> HOW TO COMPLETE THIS TASK: Every record that follows should be copied exactly. No picture belongs in the copy.

> SOURCE MATERIAL:
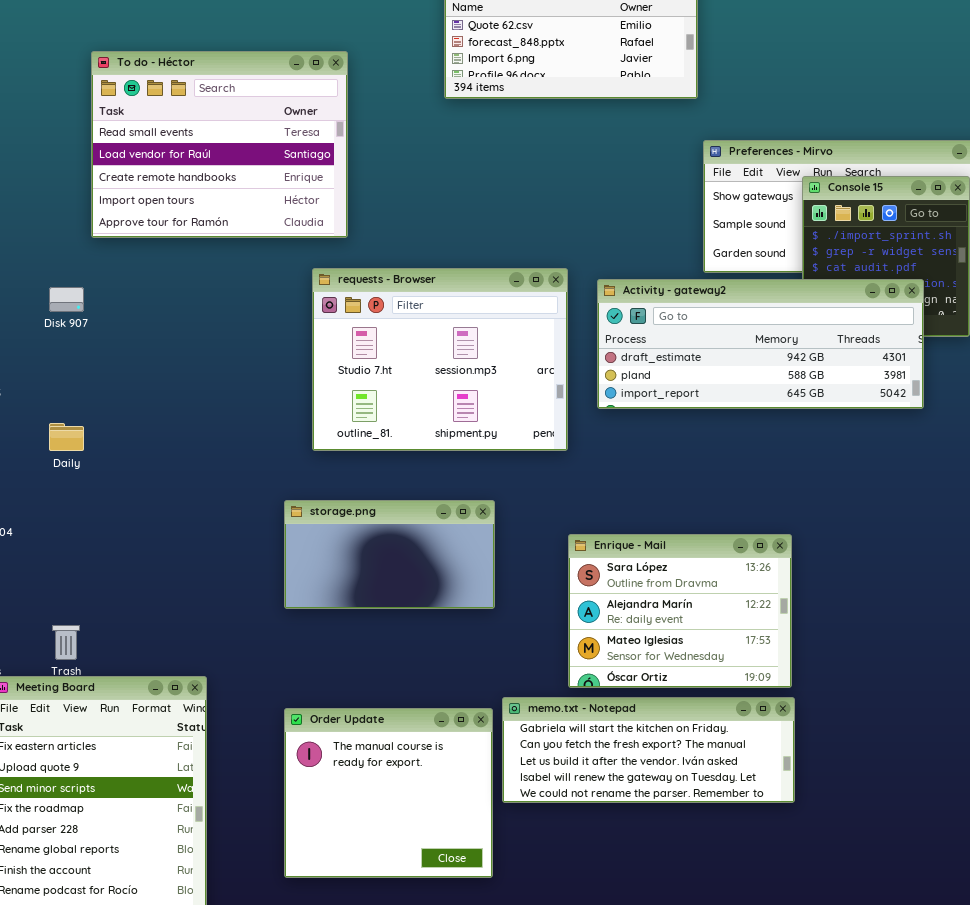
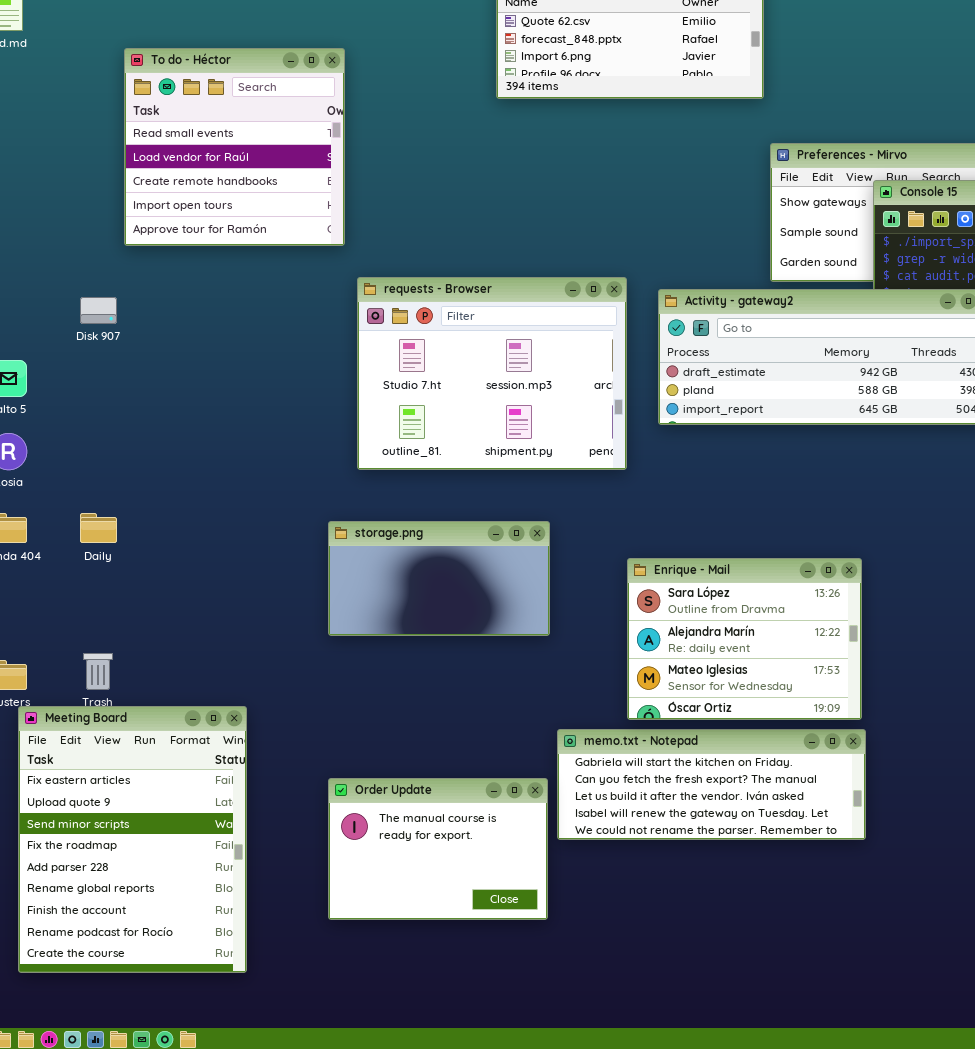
To do - Héctor: [91,51,348,238] -> [124,48,345,246], resized
Daily: [49,423,84,451] -> [80,513,117,543], moved
Order Update: [284,708,493,878] -> [328,778,548,920], resized

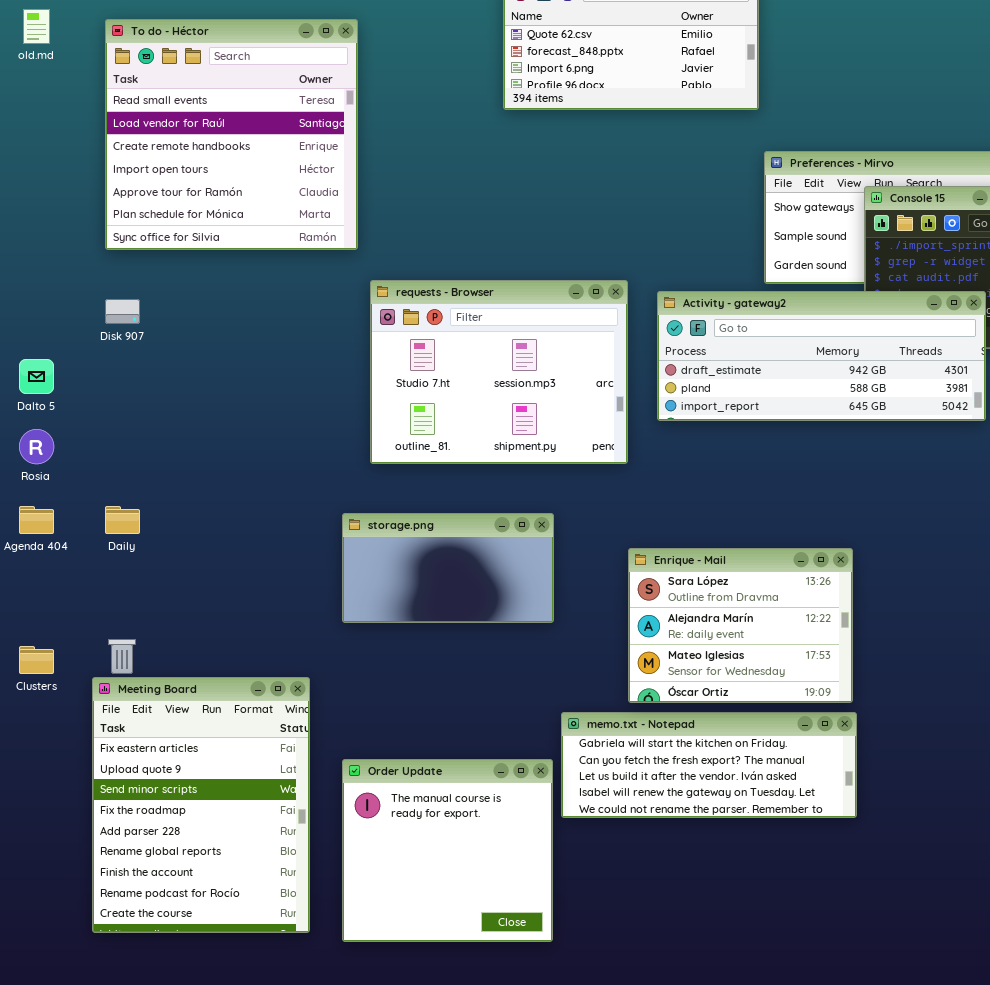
To do - Héctor: [124,48,345,246] -> [105,19,358,250], resized
Meeting Board: [18,706,247,973] -> [92,677,310,933], moved
Order Update: [328,778,548,920] -> [342,759,553,942], resized

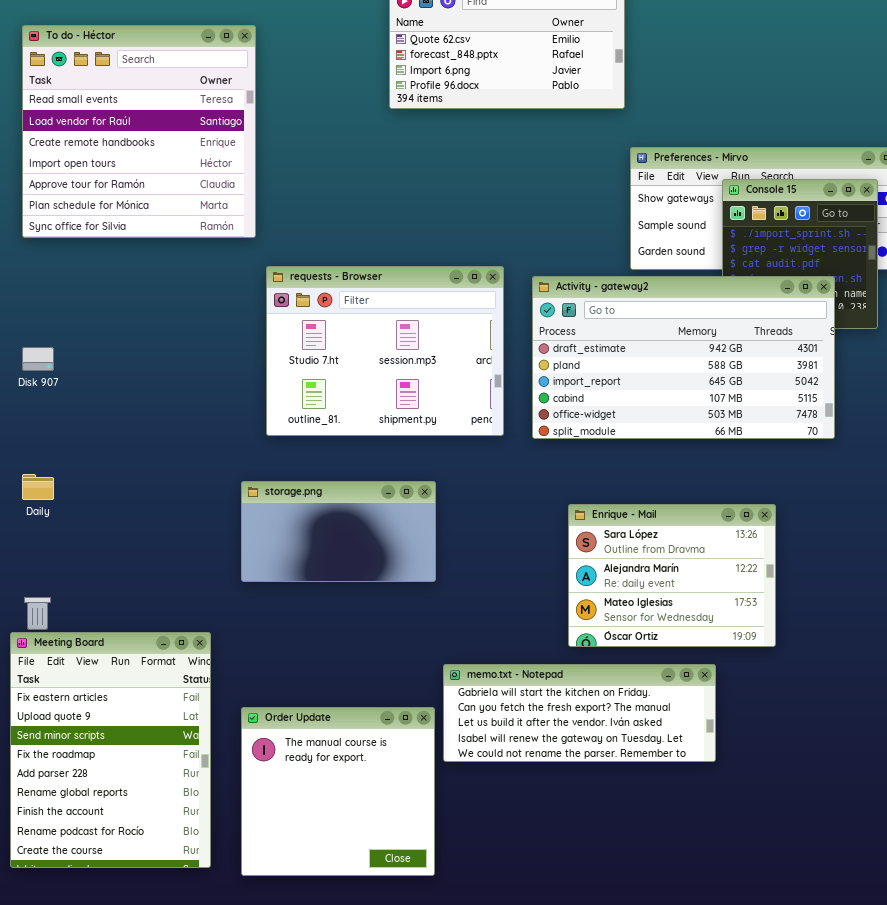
Activity - gateway2: [657,291,986,421] -> [532,276,835,439], resized
Disk 907: [105,299,140,324] -> [22,347,54,371], moved
Enrique - Mail: [628,548,853,703] -> [568,504,776,647], moved

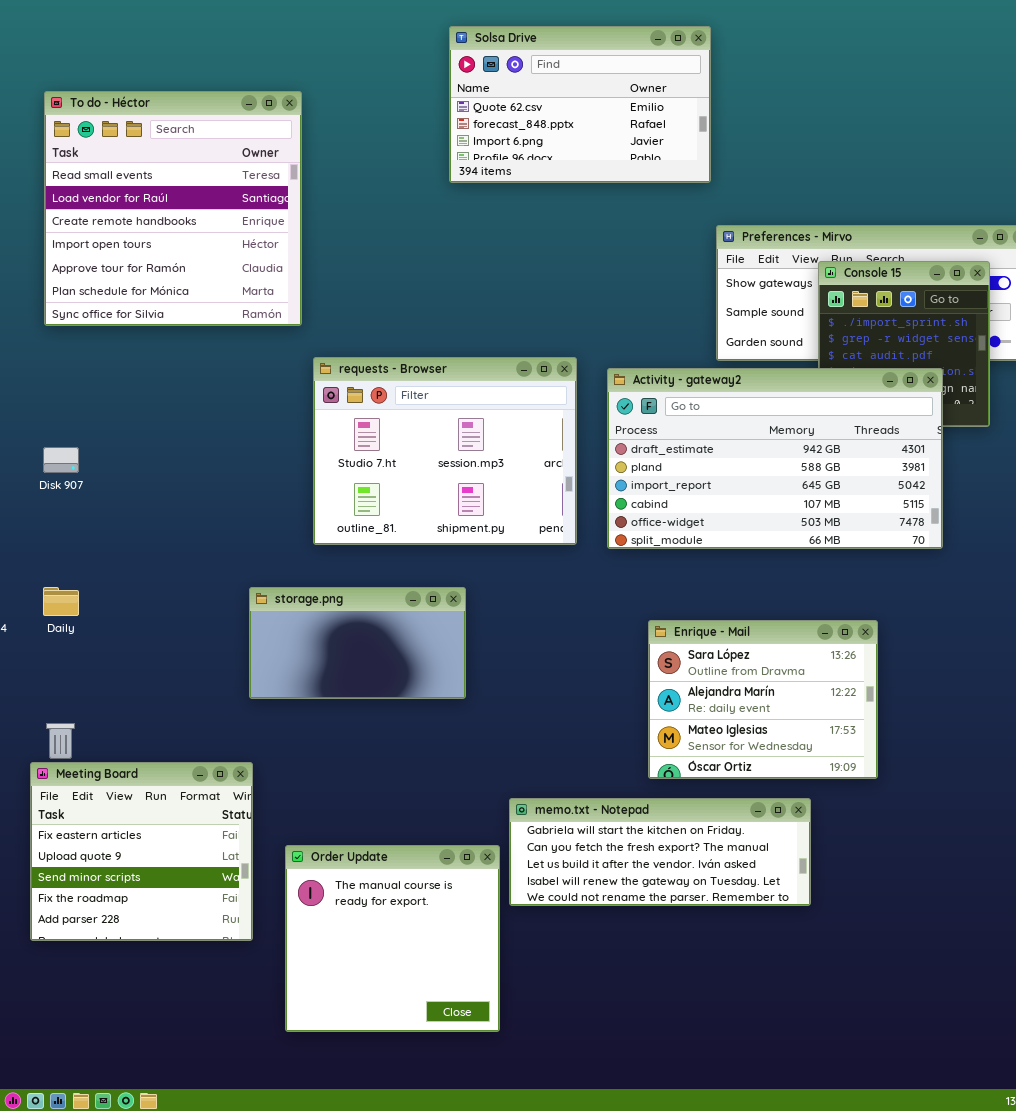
storage.png: [241,481,436,582] -> [249,587,466,699], moved
Meeting Board: [10,632,211,868] -> [30,762,253,941], resized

> PROBLEM SOLUTION:
To do - Héctor: [91,51,348,238] -> [124,48,345,246], resized
Daily: [49,423,84,451] -> [80,513,117,543], moved
Order Update: [284,708,493,878] -> [328,778,548,920], resized

To do - Héctor: [124,48,345,246] -> [105,19,358,250], resized
Meeting Board: [18,706,247,973] -> [92,677,310,933], moved
Order Update: [328,778,548,920] -> [342,759,553,942], resized

Activity - gateway2: [657,291,986,421] -> [532,276,835,439], resized
Disk 907: [105,299,140,324] -> [22,347,54,371], moved
Enrique - Mail: [628,548,853,703] -> [568,504,776,647], moved

storage.png: [241,481,436,582] -> [249,587,466,699], moved
Meeting Board: [10,632,211,868] -> [30,762,253,941], resized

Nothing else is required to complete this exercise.